Below are some records. Repeat exactly the lines from the one containing "dining table: (194, 53)" through the final line.

Material shown Block Start

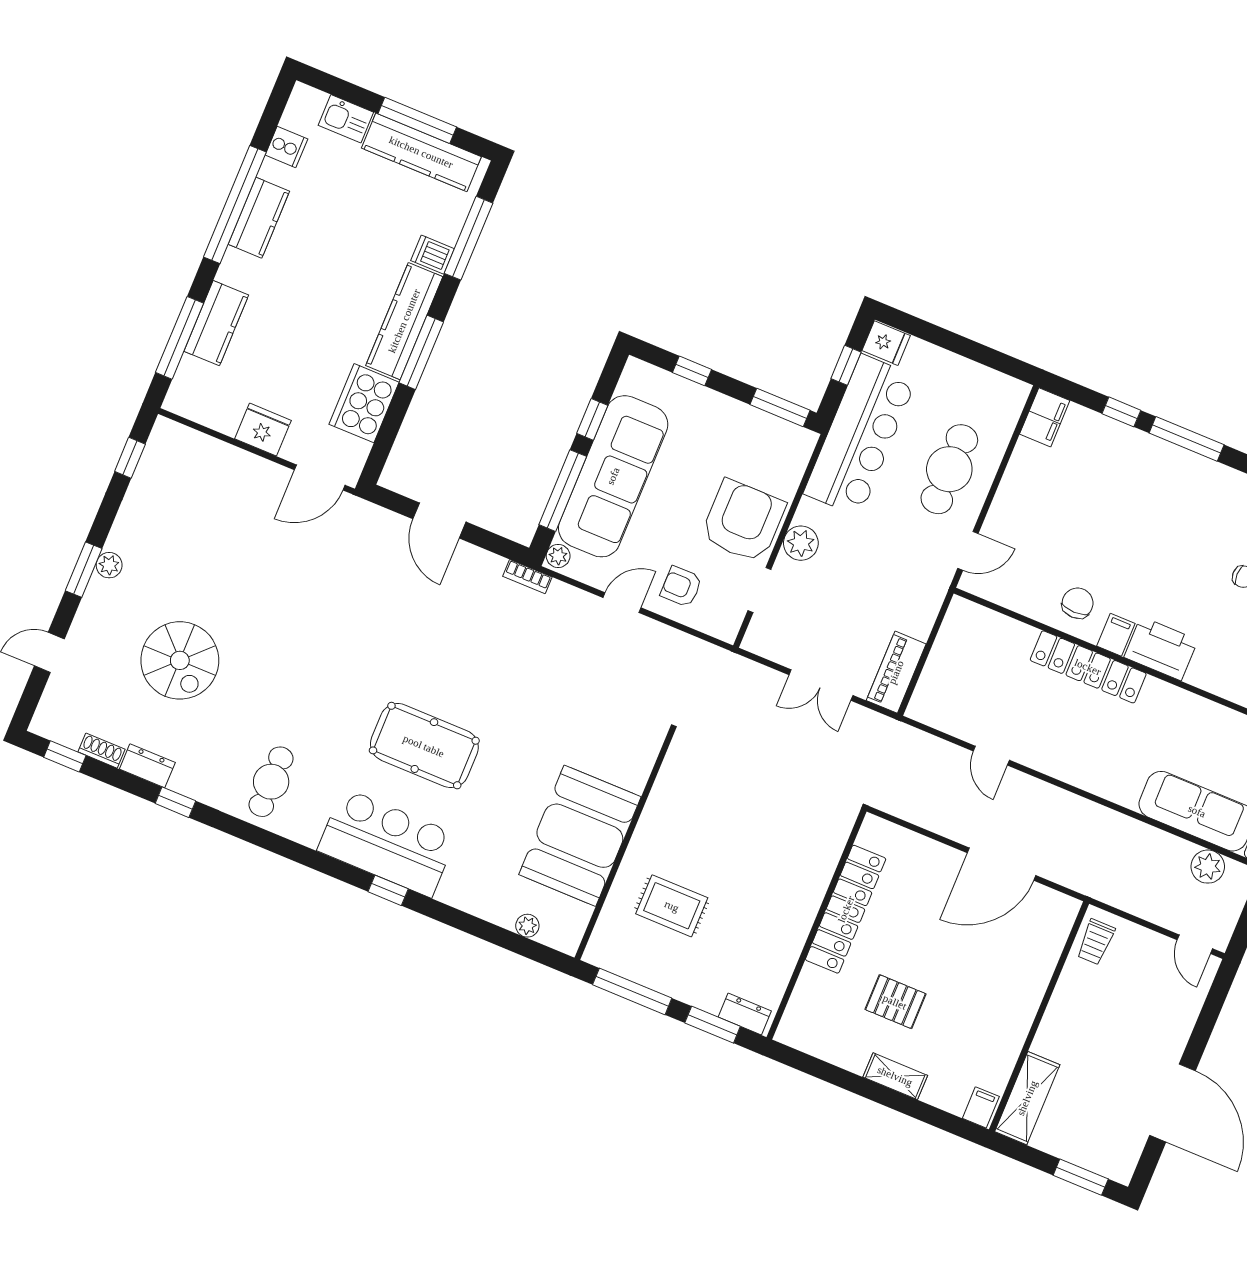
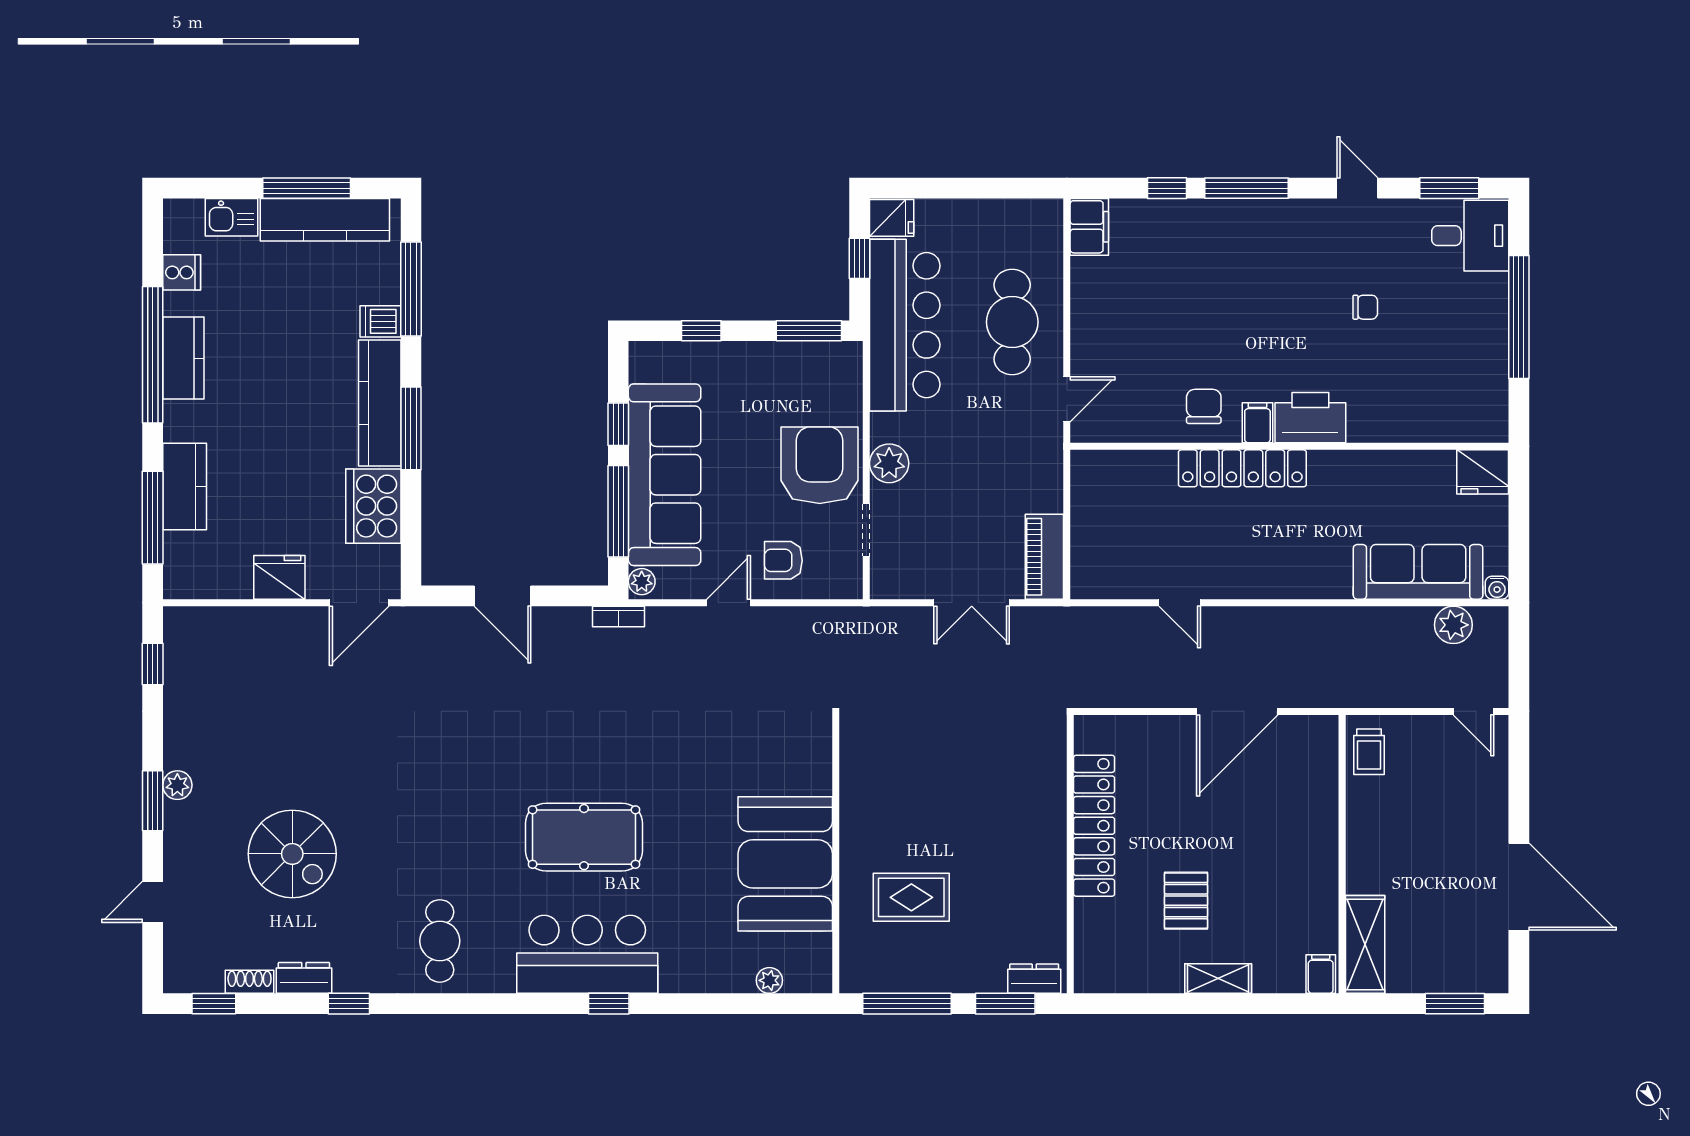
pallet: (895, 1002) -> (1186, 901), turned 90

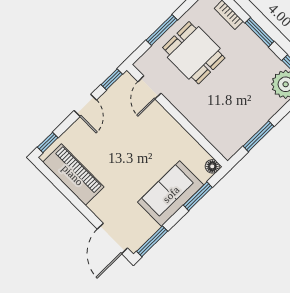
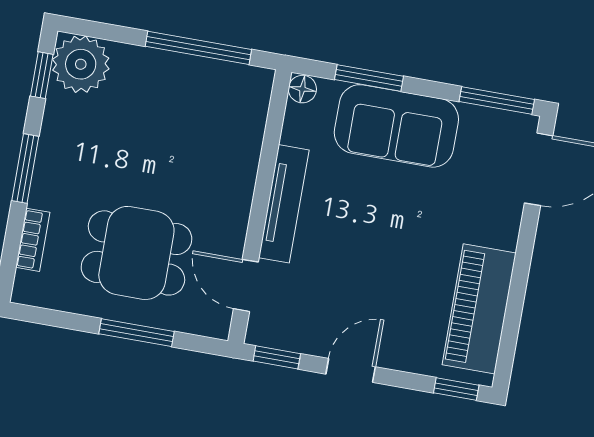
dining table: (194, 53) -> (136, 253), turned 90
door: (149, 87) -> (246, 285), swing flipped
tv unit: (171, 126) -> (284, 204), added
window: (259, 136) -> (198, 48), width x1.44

Material shown Block End

→ **Result of the exercise**:
dining table: (194, 53) -> (136, 253), turned 90
door: (149, 87) -> (246, 285), swing flipped
tv unit: (171, 126) -> (284, 204), added
window: (259, 136) -> (198, 48), width x1.44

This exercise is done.